▸ **INSTRUCTIONS TO FOLLOW**
Restate verbatim the span of lines below between the line with "camera: 10 degrees left, 0 degrees up" and the line with "none -> pink star [258,490,343,560]", including those two lines, and only that span.

▸ **Before-and-after scene images**
_ _ _

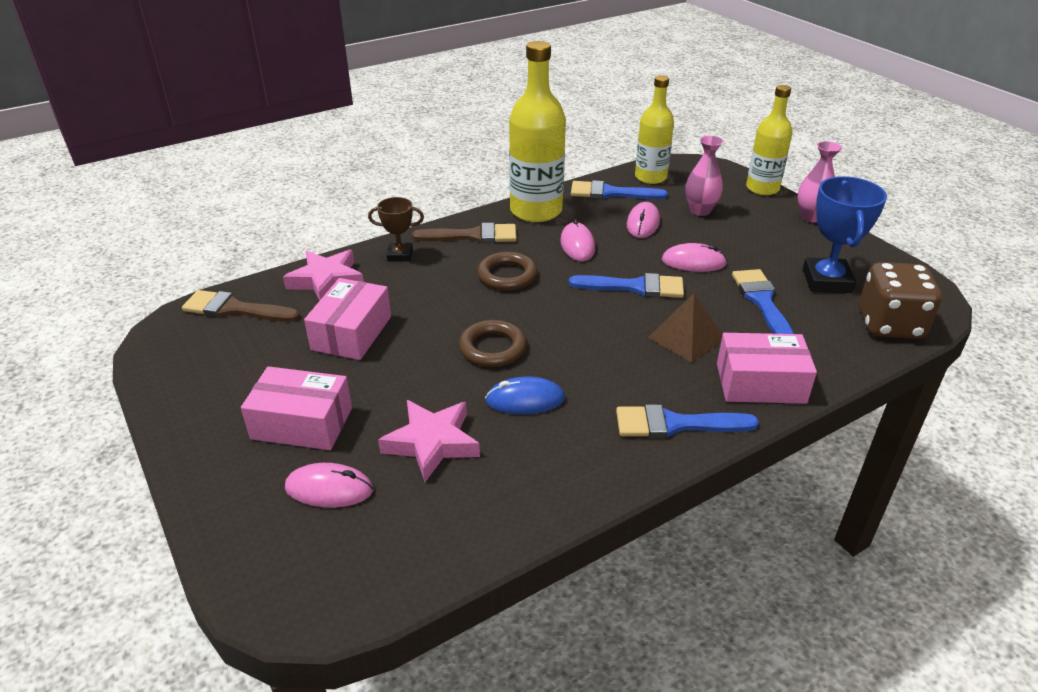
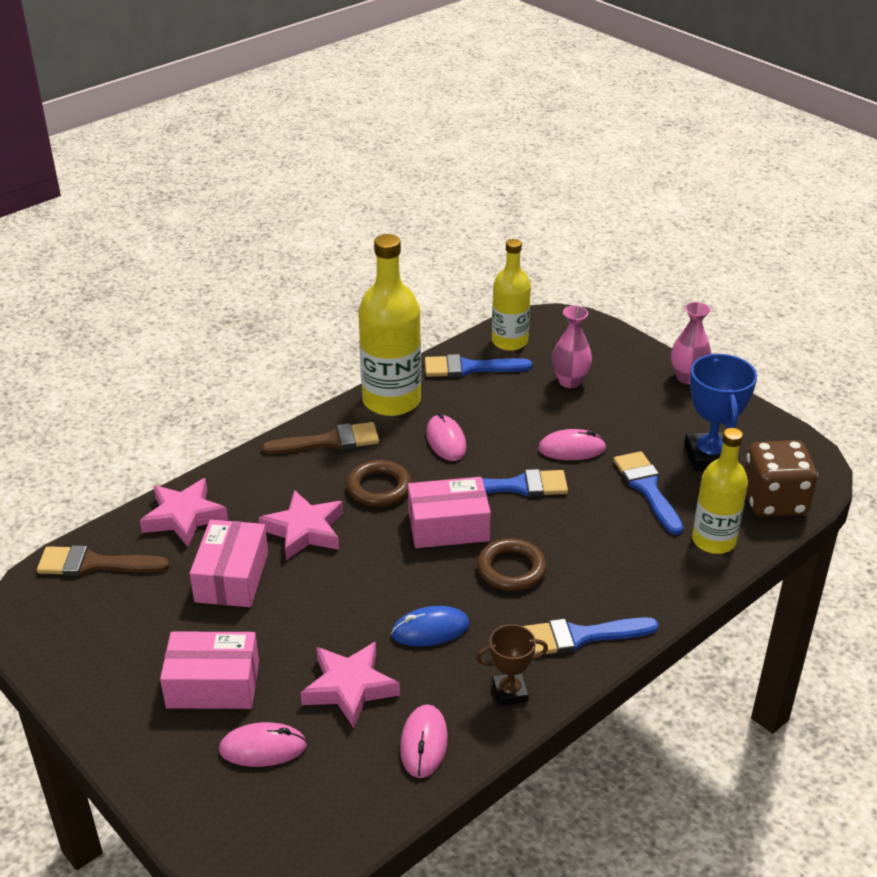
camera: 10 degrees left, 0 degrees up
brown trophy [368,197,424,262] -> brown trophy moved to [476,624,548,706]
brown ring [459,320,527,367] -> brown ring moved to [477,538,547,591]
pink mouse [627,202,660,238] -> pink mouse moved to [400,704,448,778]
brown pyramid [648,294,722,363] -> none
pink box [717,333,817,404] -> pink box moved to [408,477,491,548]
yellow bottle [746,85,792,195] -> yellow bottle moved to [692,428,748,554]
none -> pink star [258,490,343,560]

_ _ _

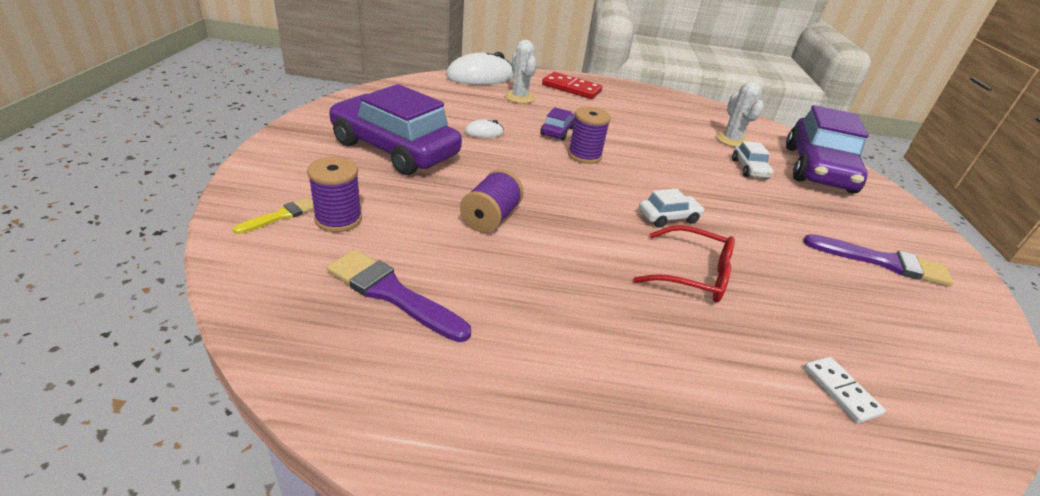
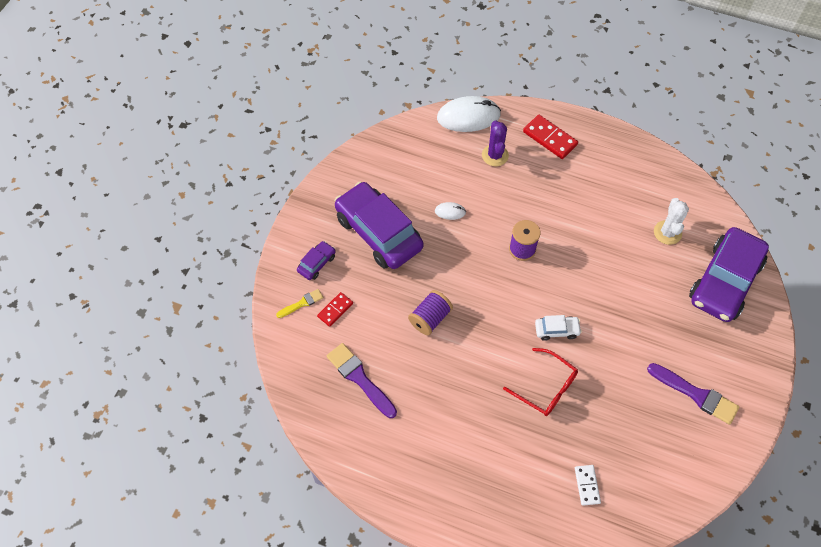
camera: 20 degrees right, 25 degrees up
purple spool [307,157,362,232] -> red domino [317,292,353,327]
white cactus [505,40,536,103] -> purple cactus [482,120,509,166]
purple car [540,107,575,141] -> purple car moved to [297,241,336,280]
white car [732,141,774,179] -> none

_ _ _

▸ **ANSWER SPACE**
camera: 10 degrees left, 0 degrees up
brown trophy [368,197,424,262] -> brown trophy moved to [476,624,548,706]
brown ring [459,320,527,367] -> brown ring moved to [477,538,547,591]
pink mouse [627,202,660,238] -> pink mouse moved to [400,704,448,778]
brown pyramid [648,294,722,363] -> none
pink box [717,333,817,404] -> pink box moved to [408,477,491,548]
yellow bottle [746,85,792,195] -> yellow bottle moved to [692,428,748,554]
none -> pink star [258,490,343,560]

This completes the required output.